━━━━━ Dataset entries

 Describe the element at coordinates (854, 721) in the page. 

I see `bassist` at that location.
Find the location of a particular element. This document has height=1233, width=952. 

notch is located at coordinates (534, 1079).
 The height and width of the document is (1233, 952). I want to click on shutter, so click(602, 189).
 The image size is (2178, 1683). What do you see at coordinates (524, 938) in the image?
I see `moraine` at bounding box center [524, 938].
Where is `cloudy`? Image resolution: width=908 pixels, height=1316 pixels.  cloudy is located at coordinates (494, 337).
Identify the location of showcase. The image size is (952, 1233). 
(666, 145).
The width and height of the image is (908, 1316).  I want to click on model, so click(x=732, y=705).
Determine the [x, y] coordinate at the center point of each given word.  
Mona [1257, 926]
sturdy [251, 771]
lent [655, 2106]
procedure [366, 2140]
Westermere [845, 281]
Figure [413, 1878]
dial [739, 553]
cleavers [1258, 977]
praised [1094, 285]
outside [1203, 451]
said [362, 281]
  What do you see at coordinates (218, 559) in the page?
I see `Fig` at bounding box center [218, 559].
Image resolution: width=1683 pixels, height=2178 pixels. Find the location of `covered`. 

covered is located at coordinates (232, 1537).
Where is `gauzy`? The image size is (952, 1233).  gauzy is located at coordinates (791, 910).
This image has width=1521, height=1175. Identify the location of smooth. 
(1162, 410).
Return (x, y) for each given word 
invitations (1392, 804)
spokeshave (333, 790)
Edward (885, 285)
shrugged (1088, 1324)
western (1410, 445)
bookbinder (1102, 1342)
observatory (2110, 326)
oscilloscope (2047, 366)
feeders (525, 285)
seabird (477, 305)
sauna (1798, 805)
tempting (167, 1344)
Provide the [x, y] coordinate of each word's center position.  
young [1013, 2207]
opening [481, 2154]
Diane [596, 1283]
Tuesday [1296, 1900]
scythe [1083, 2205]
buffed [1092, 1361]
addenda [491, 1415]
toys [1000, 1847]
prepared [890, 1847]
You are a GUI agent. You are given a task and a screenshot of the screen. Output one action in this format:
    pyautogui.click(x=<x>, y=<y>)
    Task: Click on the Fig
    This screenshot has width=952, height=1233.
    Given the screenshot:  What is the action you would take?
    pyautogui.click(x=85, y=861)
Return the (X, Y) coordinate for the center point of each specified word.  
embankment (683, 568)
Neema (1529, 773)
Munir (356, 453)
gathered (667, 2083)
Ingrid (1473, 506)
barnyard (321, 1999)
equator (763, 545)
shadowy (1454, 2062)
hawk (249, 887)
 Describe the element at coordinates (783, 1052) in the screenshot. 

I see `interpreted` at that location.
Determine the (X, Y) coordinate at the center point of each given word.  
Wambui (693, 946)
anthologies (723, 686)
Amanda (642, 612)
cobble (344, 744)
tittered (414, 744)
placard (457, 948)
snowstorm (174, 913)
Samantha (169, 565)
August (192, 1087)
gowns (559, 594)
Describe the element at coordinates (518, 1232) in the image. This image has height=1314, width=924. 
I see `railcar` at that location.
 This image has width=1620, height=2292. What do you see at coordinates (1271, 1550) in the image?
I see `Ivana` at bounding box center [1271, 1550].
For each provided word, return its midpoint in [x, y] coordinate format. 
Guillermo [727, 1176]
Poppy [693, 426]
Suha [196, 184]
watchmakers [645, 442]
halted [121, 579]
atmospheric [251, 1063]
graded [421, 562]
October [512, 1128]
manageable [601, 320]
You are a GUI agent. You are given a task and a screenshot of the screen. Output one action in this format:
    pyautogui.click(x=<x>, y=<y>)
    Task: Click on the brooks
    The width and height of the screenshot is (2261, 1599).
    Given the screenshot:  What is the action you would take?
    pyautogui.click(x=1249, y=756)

━━━━━━━━━━

The task
Copy every line of the records above verbatim, from the first to the last.

Task output
 Describe the element at coordinates (854, 721) in the page. 

I see `bassist` at that location.
Find the location of a particular element. This document has height=1233, width=952. 

notch is located at coordinates (534, 1079).
 The height and width of the document is (1233, 952). I want to click on shutter, so click(602, 189).
 The image size is (2178, 1683). What do you see at coordinates (524, 938) in the image?
I see `moraine` at bounding box center [524, 938].
Where is `cloudy`? Image resolution: width=908 pixels, height=1316 pixels.  cloudy is located at coordinates (494, 337).
Identify the location of showcase. The image size is (952, 1233). 
(666, 145).
The width and height of the image is (908, 1316).  I want to click on model, so click(x=732, y=705).
Determine the [x, y] coordinate at the center point of each given word.  
Mona [1257, 926]
sturdy [251, 771]
lent [655, 2106]
procedure [366, 2140]
Westermere [845, 281]
Figure [413, 1878]
dial [739, 553]
cleavers [1258, 977]
praised [1094, 285]
outside [1203, 451]
said [362, 281]
  What do you see at coordinates (218, 559) in the page?
I see `Fig` at bounding box center [218, 559].
Image resolution: width=1683 pixels, height=2178 pixels. Find the location of `covered`. 

covered is located at coordinates (232, 1537).
Where is `gauzy`? The image size is (952, 1233).  gauzy is located at coordinates (791, 910).
This image has width=1521, height=1175. Identify the location of smooth. 
(1162, 410).
Return (x, y) for each given word 
invitations (1392, 804)
spokeshave (333, 790)
Edward (885, 285)
shrugged (1088, 1324)
western (1410, 445)
bookbinder (1102, 1342)
observatory (2110, 326)
oscilloscope (2047, 366)
feeders (525, 285)
seabird (477, 305)
sauna (1798, 805)
tempting (167, 1344)
Provide the [x, y] coordinate of each word's center position.  
young [1013, 2207]
opening [481, 2154]
Diane [596, 1283]
Tuesday [1296, 1900]
scythe [1083, 2205]
buffed [1092, 1361]
addenda [491, 1415]
toys [1000, 1847]
prepared [890, 1847]
You are a GUI agent. You are given a task and a screenshot of the screen. Output one action in this format:
    pyautogui.click(x=<x>, y=<y>)
    Task: Click on the Fig
    This screenshot has width=952, height=1233.
    Given the screenshot:  What is the action you would take?
    pyautogui.click(x=85, y=861)
Return the (X, Y) coordinate for the center point of each specified word.  
embankment (683, 568)
Neema (1529, 773)
Munir (356, 453)
gathered (667, 2083)
Ingrid (1473, 506)
barnyard (321, 1999)
equator (763, 545)
shadowy (1454, 2062)
hawk (249, 887)
 Describe the element at coordinates (783, 1052) in the screenshot. 

I see `interpreted` at that location.
Determine the (X, Y) coordinate at the center point of each given word.  
Wambui (693, 946)
anthologies (723, 686)
Amanda (642, 612)
cobble (344, 744)
tittered (414, 744)
placard (457, 948)
snowstorm (174, 913)
Samantha (169, 565)
August (192, 1087)
gowns (559, 594)
Describe the element at coordinates (518, 1232) in the image. This image has height=1314, width=924. 
I see `railcar` at that location.
 This image has width=1620, height=2292. What do you see at coordinates (1271, 1550) in the image?
I see `Ivana` at bounding box center [1271, 1550].
For each provided word, return its midpoint in [x, y] coordinate format. 
Guillermo [727, 1176]
Poppy [693, 426]
Suha [196, 184]
watchmakers [645, 442]
halted [121, 579]
atmospheric [251, 1063]
graded [421, 562]
October [512, 1128]
manageable [601, 320]
You are a GUI agent. You are given a task and a screenshot of the screen. Output one action in this format:
    pyautogui.click(x=<x>, y=<y>)
    Task: Click on the brooks
    The width and height of the screenshot is (2261, 1599).
    Given the screenshot:  What is the action you would take?
    pyautogui.click(x=1249, y=756)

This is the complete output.